Edit the data from the line containing "janitors (181, 243)" down through the line containing "What do you see at coordinates (672, 1192)", replacing "document" with "page" and leaving everything else unchanged. Return only those lines.

- [RECORD EXTRACTS]:
★ ★ ★ ★ ★

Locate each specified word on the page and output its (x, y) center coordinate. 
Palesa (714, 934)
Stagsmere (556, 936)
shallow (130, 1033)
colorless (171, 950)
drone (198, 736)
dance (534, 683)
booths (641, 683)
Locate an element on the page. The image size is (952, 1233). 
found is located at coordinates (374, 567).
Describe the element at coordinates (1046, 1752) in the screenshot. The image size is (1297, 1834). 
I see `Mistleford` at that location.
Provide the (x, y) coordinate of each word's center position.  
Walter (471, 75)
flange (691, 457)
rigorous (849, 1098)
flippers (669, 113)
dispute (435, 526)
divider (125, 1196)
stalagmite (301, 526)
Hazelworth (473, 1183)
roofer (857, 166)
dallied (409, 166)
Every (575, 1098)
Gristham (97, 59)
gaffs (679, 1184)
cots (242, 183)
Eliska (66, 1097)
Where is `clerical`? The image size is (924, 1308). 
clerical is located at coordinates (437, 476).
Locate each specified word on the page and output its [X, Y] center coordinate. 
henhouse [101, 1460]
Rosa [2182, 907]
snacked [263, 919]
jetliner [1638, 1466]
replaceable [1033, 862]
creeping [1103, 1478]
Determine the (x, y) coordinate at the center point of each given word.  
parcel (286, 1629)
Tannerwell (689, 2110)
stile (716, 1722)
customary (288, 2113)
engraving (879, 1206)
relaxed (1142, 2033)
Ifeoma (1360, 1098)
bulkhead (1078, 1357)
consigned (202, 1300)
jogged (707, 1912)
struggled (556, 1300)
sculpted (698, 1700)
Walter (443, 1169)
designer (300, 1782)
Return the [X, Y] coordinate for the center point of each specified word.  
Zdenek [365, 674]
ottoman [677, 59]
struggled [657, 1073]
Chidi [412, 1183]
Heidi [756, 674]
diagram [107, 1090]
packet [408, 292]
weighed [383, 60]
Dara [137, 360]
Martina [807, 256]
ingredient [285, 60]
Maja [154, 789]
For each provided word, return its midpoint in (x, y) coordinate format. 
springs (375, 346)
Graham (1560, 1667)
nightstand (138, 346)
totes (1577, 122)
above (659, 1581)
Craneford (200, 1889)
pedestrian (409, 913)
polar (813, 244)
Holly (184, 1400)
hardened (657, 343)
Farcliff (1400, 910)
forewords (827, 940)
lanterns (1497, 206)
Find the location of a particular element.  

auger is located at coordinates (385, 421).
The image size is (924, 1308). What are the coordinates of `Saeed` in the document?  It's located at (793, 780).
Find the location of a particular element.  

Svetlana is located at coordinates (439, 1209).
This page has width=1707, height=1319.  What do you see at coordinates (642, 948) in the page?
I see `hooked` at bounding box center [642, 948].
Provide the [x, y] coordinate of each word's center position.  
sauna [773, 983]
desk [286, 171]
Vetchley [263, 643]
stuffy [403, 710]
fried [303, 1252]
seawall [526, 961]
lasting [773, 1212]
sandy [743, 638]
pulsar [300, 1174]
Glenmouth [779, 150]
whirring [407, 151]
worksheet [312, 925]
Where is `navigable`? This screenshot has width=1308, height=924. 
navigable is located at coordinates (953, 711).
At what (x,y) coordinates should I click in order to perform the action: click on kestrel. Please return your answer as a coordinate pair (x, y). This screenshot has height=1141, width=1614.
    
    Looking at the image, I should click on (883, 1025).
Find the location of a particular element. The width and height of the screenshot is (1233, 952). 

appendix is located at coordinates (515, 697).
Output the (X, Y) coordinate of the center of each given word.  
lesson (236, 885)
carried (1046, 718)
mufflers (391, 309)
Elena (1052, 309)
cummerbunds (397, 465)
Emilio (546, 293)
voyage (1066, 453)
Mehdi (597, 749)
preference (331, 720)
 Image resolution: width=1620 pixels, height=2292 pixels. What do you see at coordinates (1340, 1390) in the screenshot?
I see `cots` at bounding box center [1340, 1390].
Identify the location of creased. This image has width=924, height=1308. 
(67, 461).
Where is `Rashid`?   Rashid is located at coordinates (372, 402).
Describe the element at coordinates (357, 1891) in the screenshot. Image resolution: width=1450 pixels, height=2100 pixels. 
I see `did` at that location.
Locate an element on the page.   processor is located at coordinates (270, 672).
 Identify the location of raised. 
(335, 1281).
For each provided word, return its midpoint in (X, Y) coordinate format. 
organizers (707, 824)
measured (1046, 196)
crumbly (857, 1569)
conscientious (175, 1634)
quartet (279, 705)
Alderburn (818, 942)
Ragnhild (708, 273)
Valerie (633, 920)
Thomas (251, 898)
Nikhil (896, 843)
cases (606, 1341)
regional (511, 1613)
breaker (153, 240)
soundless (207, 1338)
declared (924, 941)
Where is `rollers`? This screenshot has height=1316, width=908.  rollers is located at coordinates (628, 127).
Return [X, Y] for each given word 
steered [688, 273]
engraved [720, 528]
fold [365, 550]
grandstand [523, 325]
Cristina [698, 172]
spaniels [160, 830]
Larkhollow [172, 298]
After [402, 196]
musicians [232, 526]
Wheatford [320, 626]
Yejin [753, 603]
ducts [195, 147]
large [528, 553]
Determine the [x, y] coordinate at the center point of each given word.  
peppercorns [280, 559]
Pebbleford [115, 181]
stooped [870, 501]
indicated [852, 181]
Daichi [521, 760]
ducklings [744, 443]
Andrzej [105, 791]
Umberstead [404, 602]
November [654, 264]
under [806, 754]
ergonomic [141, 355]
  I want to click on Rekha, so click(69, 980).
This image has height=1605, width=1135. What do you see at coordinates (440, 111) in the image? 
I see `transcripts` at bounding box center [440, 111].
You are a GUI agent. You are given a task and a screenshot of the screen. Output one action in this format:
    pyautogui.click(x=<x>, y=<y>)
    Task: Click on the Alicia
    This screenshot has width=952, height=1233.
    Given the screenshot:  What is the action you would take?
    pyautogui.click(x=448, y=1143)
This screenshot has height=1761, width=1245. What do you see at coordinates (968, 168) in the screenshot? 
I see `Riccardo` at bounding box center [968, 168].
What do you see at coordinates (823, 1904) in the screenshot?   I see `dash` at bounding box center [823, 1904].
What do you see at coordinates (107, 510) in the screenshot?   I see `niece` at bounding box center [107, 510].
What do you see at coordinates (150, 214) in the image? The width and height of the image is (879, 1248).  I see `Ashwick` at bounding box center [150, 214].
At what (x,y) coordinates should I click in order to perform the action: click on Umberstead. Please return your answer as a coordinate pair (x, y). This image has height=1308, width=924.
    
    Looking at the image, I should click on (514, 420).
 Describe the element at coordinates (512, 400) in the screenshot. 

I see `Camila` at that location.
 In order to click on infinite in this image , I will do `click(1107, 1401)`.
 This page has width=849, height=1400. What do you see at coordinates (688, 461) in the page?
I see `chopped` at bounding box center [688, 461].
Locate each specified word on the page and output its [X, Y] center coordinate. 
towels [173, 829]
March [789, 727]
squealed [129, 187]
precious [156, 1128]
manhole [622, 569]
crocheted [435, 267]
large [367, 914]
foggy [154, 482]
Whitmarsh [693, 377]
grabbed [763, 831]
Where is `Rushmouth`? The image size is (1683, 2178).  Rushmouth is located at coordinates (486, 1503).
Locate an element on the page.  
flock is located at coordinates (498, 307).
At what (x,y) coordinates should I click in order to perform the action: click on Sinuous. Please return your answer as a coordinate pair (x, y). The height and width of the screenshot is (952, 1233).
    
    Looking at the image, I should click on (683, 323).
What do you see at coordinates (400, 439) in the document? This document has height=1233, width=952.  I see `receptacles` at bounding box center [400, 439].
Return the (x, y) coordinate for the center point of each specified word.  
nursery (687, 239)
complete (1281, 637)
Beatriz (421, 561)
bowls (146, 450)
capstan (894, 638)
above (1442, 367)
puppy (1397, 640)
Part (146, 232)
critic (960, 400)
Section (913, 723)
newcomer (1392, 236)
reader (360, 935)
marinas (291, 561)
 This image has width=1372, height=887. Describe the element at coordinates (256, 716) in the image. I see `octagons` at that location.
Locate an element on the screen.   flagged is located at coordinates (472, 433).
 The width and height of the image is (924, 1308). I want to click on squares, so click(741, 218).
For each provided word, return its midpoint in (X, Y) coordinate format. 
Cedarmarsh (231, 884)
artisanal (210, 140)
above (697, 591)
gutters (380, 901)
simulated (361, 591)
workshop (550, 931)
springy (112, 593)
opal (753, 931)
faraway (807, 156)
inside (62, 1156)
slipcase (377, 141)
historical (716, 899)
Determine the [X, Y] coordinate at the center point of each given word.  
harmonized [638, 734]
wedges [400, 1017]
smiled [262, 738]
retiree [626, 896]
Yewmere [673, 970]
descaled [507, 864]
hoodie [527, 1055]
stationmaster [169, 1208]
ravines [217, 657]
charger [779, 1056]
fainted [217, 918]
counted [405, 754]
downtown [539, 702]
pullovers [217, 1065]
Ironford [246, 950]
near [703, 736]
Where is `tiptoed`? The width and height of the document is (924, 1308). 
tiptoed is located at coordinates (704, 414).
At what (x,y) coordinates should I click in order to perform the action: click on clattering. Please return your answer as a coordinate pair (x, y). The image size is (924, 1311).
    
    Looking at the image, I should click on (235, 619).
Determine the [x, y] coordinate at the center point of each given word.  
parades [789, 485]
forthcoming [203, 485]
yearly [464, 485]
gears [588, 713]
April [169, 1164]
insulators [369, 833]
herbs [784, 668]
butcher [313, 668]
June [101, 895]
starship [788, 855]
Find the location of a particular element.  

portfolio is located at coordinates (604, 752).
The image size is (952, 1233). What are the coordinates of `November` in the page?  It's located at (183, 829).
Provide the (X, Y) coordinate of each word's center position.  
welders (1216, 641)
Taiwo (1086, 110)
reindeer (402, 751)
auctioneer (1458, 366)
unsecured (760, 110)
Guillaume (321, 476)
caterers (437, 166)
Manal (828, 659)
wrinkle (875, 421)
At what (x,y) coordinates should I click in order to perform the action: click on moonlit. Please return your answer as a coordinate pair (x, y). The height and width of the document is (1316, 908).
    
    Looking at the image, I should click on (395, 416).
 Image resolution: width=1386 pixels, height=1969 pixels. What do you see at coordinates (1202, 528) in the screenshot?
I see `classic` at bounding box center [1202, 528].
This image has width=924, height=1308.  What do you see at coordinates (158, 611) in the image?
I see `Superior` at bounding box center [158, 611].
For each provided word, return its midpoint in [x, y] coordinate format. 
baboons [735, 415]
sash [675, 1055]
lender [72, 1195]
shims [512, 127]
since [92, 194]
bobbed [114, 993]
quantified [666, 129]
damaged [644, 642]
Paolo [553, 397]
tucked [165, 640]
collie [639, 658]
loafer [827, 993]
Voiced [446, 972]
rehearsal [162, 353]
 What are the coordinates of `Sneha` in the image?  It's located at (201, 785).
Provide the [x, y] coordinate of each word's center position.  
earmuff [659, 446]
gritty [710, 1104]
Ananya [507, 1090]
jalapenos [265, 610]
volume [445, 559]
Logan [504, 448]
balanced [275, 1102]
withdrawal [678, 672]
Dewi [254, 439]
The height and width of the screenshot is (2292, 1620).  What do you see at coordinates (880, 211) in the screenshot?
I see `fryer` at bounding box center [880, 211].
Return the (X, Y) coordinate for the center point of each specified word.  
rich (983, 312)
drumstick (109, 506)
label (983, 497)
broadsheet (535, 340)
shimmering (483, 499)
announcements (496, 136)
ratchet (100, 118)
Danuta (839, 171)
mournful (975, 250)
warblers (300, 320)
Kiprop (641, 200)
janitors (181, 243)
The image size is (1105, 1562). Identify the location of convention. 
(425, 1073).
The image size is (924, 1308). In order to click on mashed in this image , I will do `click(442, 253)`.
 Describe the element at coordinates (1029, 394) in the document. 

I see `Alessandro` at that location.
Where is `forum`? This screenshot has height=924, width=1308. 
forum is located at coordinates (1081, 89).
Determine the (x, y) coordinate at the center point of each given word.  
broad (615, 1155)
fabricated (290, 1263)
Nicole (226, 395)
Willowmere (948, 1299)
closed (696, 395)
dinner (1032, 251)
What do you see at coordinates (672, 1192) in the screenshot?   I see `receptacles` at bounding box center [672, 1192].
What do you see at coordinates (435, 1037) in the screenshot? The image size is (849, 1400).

★ ★ ★ ★ ★

- [RESPONSE BELOW]:
janitors (181, 243)
The image size is (1105, 1562). Identify the location of convention. 
(425, 1073).
The image size is (924, 1308). In order to click on mashed in this image , I will do `click(442, 253)`.
 Describe the element at coordinates (1029, 394) in the page. 

I see `Alessandro` at that location.
Where is `forum`? This screenshot has height=924, width=1308. 
forum is located at coordinates (1081, 89).
Determine the (x, y) coordinate at the center point of each given word.  
broad (615, 1155)
fabricated (290, 1263)
Nicole (226, 395)
Willowmere (948, 1299)
closed (696, 395)
dinner (1032, 251)
What do you see at coordinates (672, 1192) in the screenshot?   I see `receptacles` at bounding box center [672, 1192].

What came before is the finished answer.